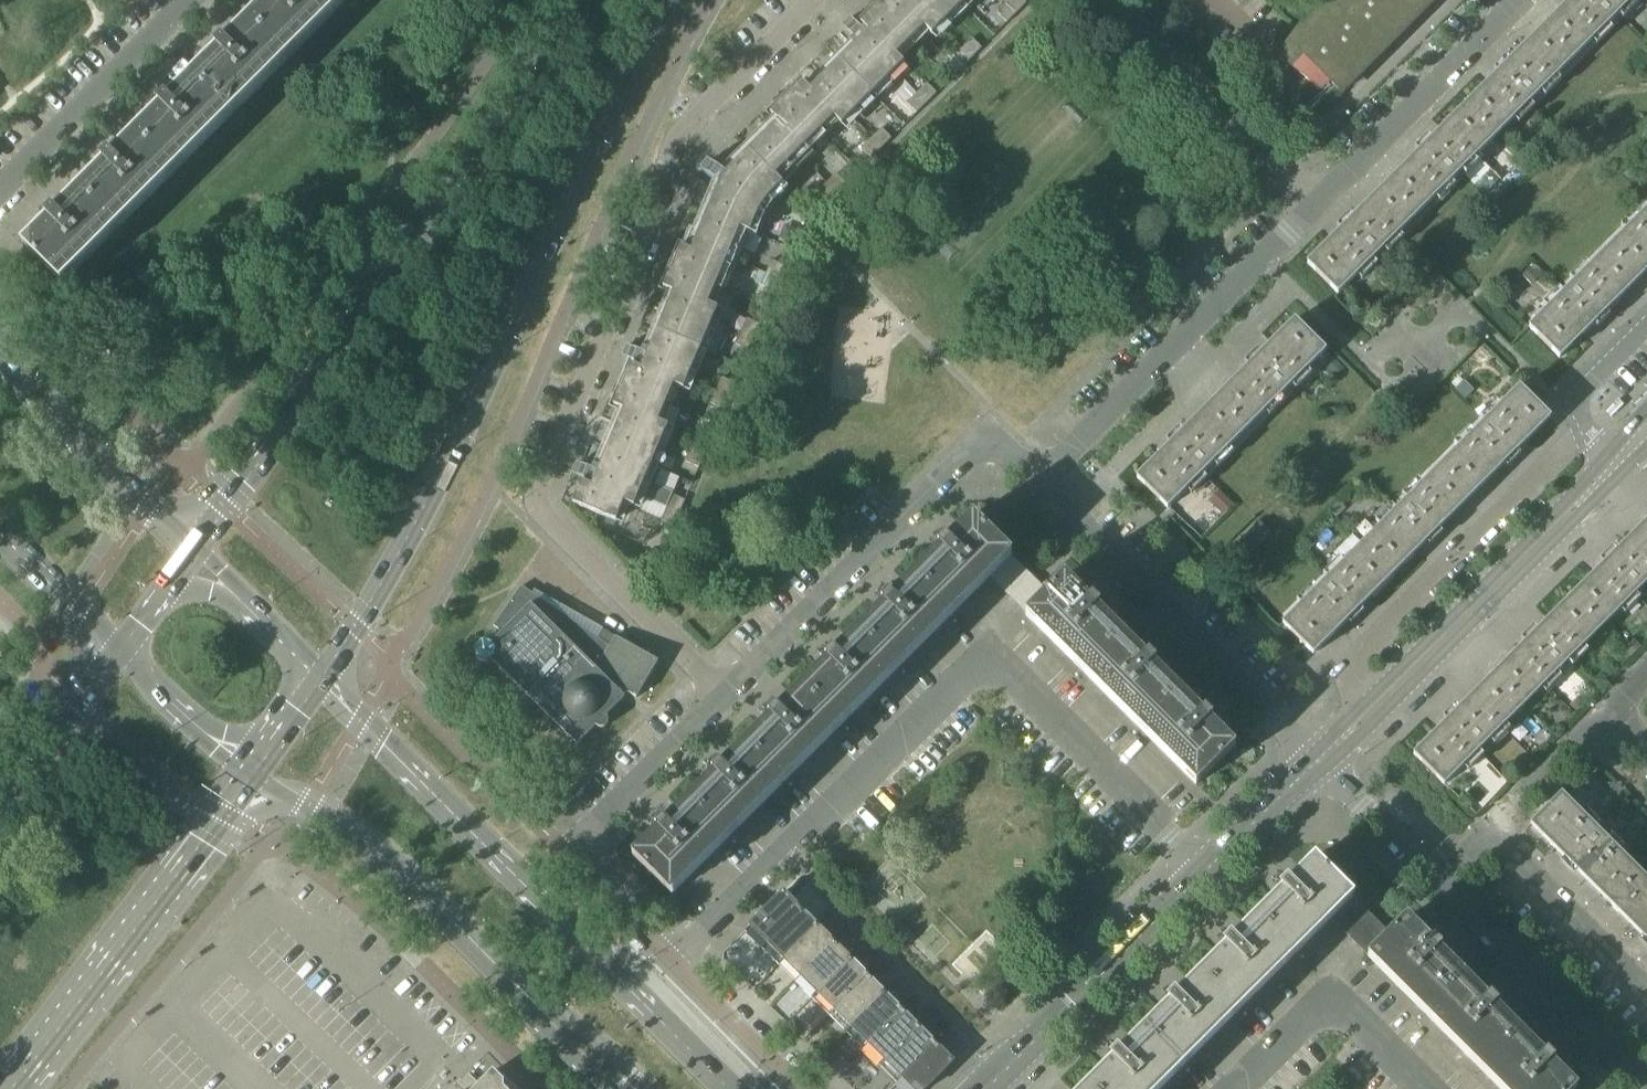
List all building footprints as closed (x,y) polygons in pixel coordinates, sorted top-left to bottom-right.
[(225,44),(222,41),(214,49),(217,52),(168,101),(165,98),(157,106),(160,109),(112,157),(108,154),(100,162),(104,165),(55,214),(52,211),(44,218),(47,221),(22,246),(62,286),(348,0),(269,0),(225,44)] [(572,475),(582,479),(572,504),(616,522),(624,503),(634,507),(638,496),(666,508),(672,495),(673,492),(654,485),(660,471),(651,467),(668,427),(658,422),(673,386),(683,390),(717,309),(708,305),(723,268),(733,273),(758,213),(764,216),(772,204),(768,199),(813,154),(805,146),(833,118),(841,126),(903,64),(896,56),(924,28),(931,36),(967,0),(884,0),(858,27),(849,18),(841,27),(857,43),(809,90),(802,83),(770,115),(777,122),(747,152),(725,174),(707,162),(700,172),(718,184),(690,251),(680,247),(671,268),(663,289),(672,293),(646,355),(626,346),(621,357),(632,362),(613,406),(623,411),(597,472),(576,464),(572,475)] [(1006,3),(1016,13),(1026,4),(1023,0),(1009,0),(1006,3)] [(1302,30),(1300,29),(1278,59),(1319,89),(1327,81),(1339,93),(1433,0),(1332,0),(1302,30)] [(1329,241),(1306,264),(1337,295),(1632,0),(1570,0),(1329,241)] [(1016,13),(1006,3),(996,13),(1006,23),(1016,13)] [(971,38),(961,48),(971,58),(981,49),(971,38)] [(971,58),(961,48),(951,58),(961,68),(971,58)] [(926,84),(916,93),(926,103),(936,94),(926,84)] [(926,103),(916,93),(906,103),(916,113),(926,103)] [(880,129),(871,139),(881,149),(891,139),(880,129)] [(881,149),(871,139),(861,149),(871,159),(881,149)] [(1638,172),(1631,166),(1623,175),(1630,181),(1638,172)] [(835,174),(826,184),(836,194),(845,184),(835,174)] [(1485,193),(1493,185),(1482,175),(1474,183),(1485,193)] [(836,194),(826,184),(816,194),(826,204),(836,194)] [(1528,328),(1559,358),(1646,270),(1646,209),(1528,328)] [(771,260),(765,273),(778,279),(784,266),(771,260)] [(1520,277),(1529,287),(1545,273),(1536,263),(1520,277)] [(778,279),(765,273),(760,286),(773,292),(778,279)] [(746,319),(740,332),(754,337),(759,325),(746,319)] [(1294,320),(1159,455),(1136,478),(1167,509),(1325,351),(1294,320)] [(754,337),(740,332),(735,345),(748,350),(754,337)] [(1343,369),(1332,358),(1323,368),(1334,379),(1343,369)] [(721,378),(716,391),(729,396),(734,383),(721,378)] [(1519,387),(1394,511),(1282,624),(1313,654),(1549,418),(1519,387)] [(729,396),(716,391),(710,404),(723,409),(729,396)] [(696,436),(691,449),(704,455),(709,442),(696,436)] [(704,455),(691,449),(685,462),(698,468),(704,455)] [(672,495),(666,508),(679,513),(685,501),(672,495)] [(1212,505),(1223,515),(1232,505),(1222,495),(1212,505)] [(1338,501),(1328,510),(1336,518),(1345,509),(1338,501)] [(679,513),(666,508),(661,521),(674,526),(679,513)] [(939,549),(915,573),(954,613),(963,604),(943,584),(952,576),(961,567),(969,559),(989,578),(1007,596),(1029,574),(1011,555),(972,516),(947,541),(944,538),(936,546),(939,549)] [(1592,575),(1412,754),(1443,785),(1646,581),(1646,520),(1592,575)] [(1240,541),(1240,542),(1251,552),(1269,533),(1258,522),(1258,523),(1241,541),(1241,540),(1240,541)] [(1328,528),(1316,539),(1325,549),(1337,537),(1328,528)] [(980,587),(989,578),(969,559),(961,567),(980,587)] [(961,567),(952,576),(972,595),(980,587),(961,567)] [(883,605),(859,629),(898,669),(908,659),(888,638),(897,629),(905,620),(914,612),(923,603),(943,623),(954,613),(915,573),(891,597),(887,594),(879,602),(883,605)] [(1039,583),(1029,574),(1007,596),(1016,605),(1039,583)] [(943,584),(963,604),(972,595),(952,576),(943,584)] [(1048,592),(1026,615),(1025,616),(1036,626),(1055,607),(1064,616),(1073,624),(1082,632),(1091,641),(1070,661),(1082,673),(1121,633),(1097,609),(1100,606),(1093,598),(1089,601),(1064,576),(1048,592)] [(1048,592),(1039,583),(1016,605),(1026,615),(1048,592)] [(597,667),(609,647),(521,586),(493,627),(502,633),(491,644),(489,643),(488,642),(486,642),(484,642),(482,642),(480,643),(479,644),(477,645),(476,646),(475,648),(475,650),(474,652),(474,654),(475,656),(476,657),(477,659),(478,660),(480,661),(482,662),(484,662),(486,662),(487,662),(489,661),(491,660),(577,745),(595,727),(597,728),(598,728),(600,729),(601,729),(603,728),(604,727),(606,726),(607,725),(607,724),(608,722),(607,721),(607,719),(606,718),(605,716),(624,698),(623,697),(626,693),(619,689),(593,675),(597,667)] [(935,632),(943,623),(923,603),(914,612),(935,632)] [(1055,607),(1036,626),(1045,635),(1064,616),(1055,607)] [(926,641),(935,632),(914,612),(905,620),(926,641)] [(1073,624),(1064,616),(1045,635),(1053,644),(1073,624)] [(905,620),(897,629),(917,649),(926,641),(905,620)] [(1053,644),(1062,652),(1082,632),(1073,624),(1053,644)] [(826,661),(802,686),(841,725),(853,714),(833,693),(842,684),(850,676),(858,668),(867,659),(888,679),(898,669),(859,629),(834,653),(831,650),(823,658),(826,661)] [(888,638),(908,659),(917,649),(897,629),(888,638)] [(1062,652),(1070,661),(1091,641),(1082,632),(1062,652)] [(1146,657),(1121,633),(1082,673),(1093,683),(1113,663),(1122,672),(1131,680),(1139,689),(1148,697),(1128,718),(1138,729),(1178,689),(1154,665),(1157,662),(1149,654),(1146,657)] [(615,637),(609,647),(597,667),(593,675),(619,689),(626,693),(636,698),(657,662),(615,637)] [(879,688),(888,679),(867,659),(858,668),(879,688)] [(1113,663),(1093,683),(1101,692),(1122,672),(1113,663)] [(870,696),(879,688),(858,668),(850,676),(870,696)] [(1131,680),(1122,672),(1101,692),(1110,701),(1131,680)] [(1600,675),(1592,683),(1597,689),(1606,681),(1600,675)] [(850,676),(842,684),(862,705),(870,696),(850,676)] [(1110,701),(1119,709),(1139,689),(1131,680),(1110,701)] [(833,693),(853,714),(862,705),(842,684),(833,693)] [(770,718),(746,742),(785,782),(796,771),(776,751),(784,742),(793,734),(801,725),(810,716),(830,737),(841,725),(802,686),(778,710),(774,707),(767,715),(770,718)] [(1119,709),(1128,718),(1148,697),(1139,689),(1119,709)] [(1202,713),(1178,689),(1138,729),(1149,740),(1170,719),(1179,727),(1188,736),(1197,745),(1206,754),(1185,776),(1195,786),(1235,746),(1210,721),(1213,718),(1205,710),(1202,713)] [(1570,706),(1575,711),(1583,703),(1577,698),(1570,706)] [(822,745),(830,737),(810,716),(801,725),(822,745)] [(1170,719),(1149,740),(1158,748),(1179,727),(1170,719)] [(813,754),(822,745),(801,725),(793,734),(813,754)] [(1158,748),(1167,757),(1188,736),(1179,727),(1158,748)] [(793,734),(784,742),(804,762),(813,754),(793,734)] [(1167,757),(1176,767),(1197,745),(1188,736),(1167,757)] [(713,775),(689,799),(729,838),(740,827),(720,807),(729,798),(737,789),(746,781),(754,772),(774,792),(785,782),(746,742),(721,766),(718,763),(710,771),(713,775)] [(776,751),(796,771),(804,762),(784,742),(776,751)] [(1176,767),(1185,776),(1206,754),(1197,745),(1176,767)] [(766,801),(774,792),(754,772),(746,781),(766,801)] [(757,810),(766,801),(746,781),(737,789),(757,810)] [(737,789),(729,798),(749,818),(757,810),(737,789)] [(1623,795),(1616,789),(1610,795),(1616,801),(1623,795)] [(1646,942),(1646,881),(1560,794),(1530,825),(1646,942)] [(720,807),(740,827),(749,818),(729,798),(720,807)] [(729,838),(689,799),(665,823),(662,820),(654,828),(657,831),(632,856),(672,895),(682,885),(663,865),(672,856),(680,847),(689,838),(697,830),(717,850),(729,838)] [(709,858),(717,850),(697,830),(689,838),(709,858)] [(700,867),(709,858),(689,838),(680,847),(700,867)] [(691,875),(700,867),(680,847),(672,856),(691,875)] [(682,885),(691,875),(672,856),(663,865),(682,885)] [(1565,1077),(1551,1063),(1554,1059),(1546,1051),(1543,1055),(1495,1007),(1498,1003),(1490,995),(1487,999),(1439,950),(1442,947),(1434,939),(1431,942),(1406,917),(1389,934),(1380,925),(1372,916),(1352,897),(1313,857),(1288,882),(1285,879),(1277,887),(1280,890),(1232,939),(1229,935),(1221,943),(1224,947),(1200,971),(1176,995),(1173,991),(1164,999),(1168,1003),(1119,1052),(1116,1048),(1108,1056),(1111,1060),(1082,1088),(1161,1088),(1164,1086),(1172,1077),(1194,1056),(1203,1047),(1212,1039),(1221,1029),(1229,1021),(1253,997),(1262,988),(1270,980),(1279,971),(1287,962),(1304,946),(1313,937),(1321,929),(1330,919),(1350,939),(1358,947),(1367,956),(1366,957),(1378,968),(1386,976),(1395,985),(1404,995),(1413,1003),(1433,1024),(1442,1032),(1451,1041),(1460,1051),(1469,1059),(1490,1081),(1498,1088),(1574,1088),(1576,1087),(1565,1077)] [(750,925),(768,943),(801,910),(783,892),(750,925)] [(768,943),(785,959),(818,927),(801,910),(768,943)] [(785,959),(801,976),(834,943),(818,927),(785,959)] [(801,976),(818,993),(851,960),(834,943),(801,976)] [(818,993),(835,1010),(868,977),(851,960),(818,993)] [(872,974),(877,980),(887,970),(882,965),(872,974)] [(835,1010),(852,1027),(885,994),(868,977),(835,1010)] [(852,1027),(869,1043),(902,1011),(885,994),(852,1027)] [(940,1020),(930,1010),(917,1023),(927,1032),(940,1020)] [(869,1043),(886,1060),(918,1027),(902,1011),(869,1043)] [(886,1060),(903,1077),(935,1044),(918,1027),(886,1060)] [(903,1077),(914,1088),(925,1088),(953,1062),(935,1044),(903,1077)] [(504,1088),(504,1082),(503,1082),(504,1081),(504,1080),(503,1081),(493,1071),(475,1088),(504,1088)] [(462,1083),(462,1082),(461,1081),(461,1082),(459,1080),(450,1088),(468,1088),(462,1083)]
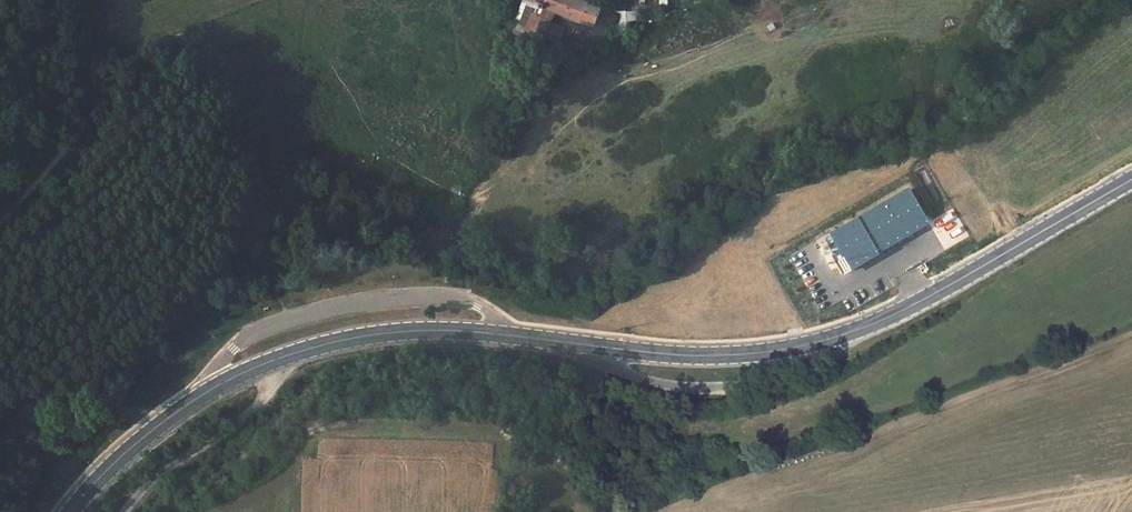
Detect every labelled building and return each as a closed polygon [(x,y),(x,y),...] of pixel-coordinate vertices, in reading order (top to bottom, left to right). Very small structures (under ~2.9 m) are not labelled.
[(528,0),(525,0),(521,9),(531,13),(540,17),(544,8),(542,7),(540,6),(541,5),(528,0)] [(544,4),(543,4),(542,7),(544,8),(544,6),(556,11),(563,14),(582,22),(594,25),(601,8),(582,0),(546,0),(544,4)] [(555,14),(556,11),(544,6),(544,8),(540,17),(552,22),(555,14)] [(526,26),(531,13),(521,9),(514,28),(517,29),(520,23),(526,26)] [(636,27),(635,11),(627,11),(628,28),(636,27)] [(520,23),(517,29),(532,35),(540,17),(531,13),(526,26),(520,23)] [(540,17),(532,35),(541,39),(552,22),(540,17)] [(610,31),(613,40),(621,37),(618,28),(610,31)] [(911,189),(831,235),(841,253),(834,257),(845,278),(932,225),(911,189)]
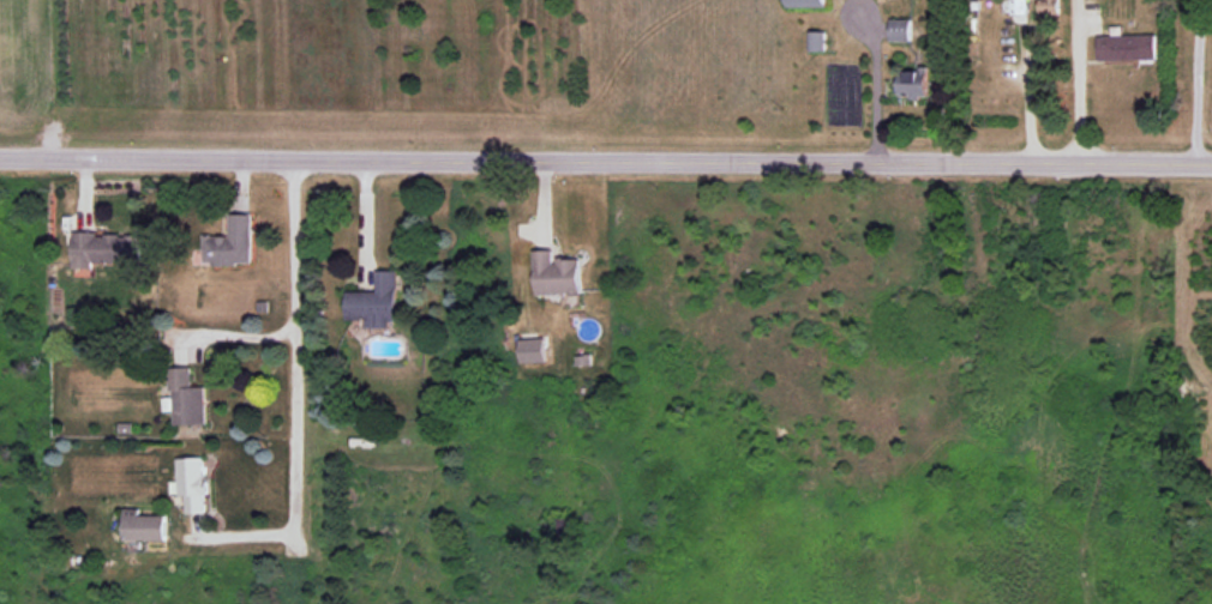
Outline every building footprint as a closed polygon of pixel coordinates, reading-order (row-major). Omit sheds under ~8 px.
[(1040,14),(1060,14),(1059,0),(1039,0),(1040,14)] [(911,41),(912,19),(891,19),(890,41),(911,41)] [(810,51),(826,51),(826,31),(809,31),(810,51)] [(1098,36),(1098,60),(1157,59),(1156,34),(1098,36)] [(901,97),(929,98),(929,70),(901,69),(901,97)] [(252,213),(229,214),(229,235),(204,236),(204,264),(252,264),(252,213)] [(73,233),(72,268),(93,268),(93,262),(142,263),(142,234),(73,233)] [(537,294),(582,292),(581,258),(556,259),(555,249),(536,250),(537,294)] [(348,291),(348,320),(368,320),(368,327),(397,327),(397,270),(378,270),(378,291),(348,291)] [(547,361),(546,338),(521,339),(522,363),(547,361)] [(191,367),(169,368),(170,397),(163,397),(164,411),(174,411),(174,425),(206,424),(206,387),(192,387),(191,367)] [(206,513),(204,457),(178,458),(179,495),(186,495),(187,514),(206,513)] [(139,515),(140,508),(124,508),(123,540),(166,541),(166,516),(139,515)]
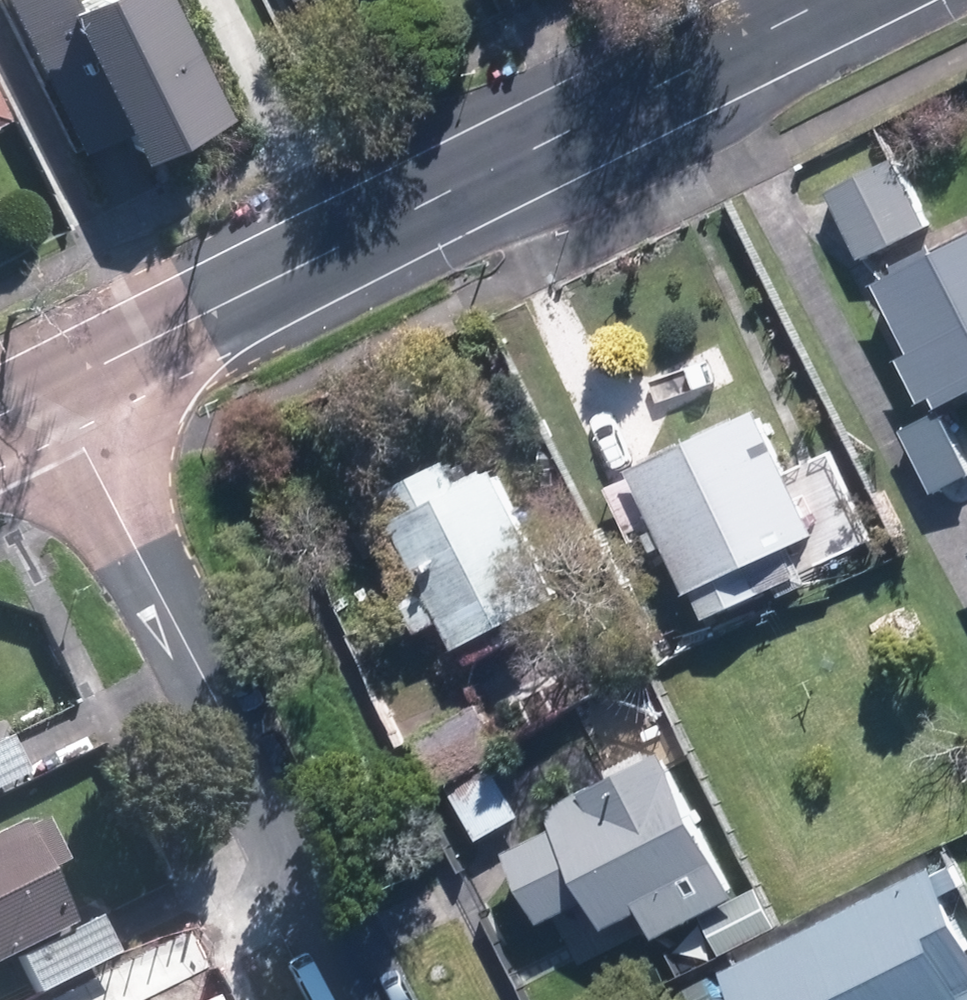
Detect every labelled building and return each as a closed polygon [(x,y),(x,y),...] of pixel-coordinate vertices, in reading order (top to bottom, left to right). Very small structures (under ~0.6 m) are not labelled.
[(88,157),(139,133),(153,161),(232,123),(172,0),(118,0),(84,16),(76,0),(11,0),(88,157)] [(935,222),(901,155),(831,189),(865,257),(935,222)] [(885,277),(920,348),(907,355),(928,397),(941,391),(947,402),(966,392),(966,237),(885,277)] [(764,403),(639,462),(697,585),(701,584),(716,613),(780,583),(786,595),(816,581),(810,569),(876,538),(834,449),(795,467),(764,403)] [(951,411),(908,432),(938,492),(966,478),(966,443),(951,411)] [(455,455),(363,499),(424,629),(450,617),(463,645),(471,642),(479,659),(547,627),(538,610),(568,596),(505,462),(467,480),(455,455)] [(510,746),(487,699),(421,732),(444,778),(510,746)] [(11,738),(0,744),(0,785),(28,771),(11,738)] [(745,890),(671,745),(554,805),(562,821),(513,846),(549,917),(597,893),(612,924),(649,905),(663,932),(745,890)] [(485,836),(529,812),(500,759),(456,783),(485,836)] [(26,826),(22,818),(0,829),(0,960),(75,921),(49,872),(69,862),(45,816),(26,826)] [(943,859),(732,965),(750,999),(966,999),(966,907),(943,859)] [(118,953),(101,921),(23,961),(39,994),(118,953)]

→ TASK OBJECTIVE:
Wherever the word "return" occurs in a line of the listing, copy that line.

→ SOLUTION:
Detect every labelled building and return each as a closed polygon [(x,y),(x,y),...] of pixel-coordinate vertices, in reading order (top to bottom, left to right). Very small structures (under ~2.9 m) are not labelled.
Detect every labelled building and return each as a closed polygon [(x,y),(x,y),...] of pixel-coordinate vertices, in reading order (top to bottom, left to right). Very small structures (under ~0.6 m) are not labelled.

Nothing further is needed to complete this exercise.